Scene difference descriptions
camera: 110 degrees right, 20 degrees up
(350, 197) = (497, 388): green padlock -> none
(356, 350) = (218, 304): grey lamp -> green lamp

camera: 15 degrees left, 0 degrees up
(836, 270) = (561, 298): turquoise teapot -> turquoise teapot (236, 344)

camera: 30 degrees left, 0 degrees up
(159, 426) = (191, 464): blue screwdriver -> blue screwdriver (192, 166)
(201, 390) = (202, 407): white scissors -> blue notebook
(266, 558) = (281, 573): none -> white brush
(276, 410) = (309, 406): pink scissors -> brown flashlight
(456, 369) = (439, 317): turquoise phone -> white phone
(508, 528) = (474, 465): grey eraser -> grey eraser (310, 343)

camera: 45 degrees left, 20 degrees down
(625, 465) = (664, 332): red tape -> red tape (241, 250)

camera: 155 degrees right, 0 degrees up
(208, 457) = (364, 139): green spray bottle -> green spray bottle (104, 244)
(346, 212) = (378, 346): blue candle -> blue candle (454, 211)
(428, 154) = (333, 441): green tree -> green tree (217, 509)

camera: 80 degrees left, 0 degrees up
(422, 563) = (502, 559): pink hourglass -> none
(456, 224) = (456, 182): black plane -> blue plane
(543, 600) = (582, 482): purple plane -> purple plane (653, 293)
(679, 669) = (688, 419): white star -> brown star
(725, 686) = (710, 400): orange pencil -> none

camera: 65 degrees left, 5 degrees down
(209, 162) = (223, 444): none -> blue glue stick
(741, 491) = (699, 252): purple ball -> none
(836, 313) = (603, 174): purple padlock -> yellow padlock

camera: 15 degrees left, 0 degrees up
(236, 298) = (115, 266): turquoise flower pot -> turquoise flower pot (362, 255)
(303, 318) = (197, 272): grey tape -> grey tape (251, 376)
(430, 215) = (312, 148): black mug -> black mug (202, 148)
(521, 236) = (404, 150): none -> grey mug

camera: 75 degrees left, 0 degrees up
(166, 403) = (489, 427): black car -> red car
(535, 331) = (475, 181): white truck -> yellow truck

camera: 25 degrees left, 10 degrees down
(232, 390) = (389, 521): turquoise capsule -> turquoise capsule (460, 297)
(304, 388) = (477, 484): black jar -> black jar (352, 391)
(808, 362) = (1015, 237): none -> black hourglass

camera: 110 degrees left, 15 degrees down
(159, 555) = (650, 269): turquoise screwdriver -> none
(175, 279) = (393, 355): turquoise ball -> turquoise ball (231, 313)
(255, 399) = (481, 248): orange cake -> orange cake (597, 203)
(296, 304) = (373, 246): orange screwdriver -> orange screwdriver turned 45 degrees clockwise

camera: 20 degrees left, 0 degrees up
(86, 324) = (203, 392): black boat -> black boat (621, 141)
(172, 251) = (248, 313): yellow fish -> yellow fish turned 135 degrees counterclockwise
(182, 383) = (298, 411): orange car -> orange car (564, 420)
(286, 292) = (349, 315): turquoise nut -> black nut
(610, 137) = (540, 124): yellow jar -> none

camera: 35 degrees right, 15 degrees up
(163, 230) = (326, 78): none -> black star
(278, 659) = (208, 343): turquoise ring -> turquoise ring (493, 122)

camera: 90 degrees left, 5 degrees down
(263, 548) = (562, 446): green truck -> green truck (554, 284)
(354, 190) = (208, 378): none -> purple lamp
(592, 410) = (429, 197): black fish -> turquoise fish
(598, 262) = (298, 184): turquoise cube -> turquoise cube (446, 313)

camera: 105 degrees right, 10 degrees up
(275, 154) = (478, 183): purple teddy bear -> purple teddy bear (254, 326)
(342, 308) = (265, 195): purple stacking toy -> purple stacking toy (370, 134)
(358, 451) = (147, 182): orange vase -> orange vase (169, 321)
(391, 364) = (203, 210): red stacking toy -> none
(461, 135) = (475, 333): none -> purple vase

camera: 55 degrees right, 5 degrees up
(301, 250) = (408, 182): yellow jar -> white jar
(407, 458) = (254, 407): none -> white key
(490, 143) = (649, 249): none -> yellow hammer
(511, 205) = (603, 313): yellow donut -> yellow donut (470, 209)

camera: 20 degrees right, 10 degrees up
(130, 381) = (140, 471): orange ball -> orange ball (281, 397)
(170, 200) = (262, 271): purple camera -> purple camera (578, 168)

- Task description:
Every record shown above should be set down again exactly.

- Response for this exercise:
camera: 110 degrees right, 20 degrees up
(350, 197) = (497, 388): green padlock -> none
(356, 350) = (218, 304): grey lamp -> green lamp

camera: 15 degrees left, 0 degrees up
(836, 270) = (561, 298): turquoise teapot -> turquoise teapot (236, 344)

camera: 30 degrees left, 0 degrees up
(159, 426) = (191, 464): blue screwdriver -> blue screwdriver (192, 166)
(201, 390) = (202, 407): white scissors -> blue notebook
(266, 558) = (281, 573): none -> white brush
(276, 410) = (309, 406): pink scissors -> brown flashlight
(456, 369) = (439, 317): turquoise phone -> white phone
(508, 528) = (474, 465): grey eraser -> grey eraser (310, 343)

camera: 45 degrees left, 20 degrees down
(625, 465) = (664, 332): red tape -> red tape (241, 250)

camera: 155 degrees right, 0 degrees up
(208, 457) = (364, 139): green spray bottle -> green spray bottle (104, 244)
(346, 212) = (378, 346): blue candle -> blue candle (454, 211)
(428, 154) = (333, 441): green tree -> green tree (217, 509)

camera: 80 degrees left, 0 degrees up
(422, 563) = (502, 559): pink hourglass -> none
(456, 224) = (456, 182): black plane -> blue plane
(543, 600) = (582, 482): purple plane -> purple plane (653, 293)
(679, 669) = (688, 419): white star -> brown star
(725, 686) = (710, 400): orange pencil -> none

camera: 65 degrees left, 5 degrees down
(209, 162) = (223, 444): none -> blue glue stick
(741, 491) = (699, 252): purple ball -> none
(836, 313) = (603, 174): purple padlock -> yellow padlock

camera: 15 degrees left, 0 degrees up
(236, 298) = (115, 266): turquoise flower pot -> turquoise flower pot (362, 255)
(303, 318) = (197, 272): grey tape -> grey tape (251, 376)
(430, 215) = (312, 148): black mug -> black mug (202, 148)
(521, 236) = (404, 150): none -> grey mug

camera: 75 degrees left, 0 degrees up
(166, 403) = (489, 427): black car -> red car
(535, 331) = (475, 181): white truck -> yellow truck

camera: 25 degrees left, 10 degrees down
(232, 390) = (389, 521): turquoise capsule -> turquoise capsule (460, 297)
(304, 388) = (477, 484): black jar -> black jar (352, 391)
(808, 362) = (1015, 237): none -> black hourglass

camera: 110 degrees left, 15 degrees down
(159, 555) = (650, 269): turquoise screwdriver -> none
(175, 279) = (393, 355): turquoise ball -> turquoise ball (231, 313)
(255, 399) = (481, 248): orange cake -> orange cake (597, 203)
(296, 304) = (373, 246): orange screwdriver -> orange screwdriver turned 45 degrees clockwise

camera: 20 degrees left, 0 degrees up
(86, 324) = (203, 392): black boat -> black boat (621, 141)
(172, 251) = (248, 313): yellow fish -> yellow fish turned 135 degrees counterclockwise
(182, 383) = (298, 411): orange car -> orange car (564, 420)
(286, 292) = (349, 315): turquoise nut -> black nut
(610, 137) = (540, 124): yellow jar -> none

camera: 35 degrees right, 15 degrees up
(163, 230) = (326, 78): none -> black star
(278, 659) = (208, 343): turquoise ring -> turquoise ring (493, 122)

camera: 90 degrees left, 5 degrees down
(263, 548) = (562, 446): green truck -> green truck (554, 284)
(354, 190) = (208, 378): none -> purple lamp
(592, 410) = (429, 197): black fish -> turquoise fish
(598, 262) = (298, 184): turquoise cube -> turquoise cube (446, 313)

camera: 105 degrees right, 10 degrees up
(275, 154) = (478, 183): purple teddy bear -> purple teddy bear (254, 326)
(342, 308) = (265, 195): purple stacking toy -> purple stacking toy (370, 134)
(358, 451) = (147, 182): orange vase -> orange vase (169, 321)
(391, 364) = (203, 210): red stacking toy -> none
(461, 135) = (475, 333): none -> purple vase

camera: 55 degrees right, 5 degrees up
(301, 250) = (408, 182): yellow jar -> white jar
(407, 458) = (254, 407): none -> white key
(490, 143) = (649, 249): none -> yellow hammer
(511, 205) = (603, 313): yellow donut -> yellow donut (470, 209)

camera: 20 degrees right, 10 degrees up
(130, 381) = (140, 471): orange ball -> orange ball (281, 397)
(170, 200) = (262, 271): purple camera -> purple camera (578, 168)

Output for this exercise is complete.